- TASK ITEM -
For the data below, please report each line where the word "degrees" is found.

(Beginning of PROVIDED DATA)

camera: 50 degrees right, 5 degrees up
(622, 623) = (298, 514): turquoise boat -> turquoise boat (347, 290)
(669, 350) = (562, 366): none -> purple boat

(End of PROVIDED DATA)
(Beginning of PROVIDED DATA)

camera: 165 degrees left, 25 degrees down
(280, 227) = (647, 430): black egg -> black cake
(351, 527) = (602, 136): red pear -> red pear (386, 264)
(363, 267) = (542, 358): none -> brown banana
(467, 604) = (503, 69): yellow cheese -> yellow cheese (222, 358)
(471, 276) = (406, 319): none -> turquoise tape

(End of PROVIDED DATA)
(Beginning of PROVIDED DATA)

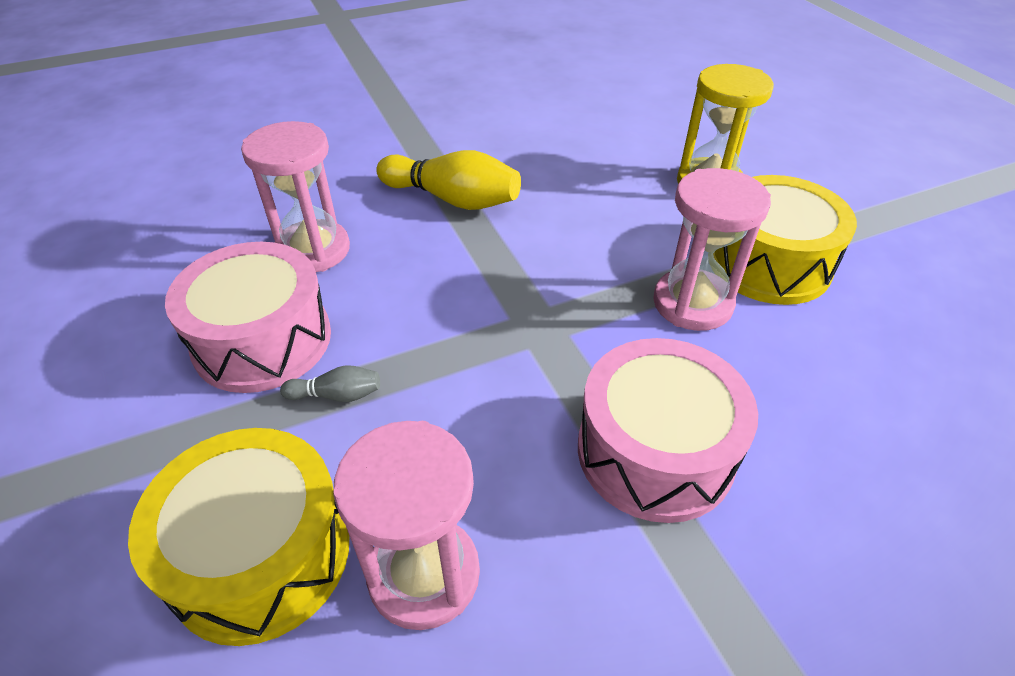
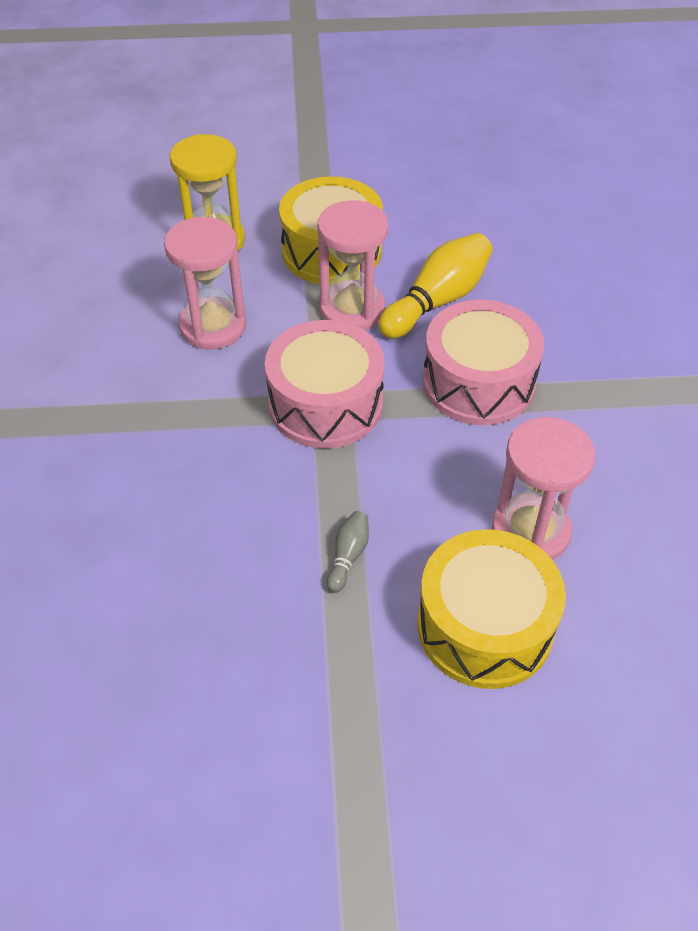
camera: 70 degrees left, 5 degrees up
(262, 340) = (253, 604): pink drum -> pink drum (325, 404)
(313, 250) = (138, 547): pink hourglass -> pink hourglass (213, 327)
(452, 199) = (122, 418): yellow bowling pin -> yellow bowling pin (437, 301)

(End of PROVIDED DATA)

- SOLVED PROBLEM -
camera: 50 degrees right, 5 degrees up
camera: 165 degrees left, 25 degrees down
camera: 70 degrees left, 5 degrees up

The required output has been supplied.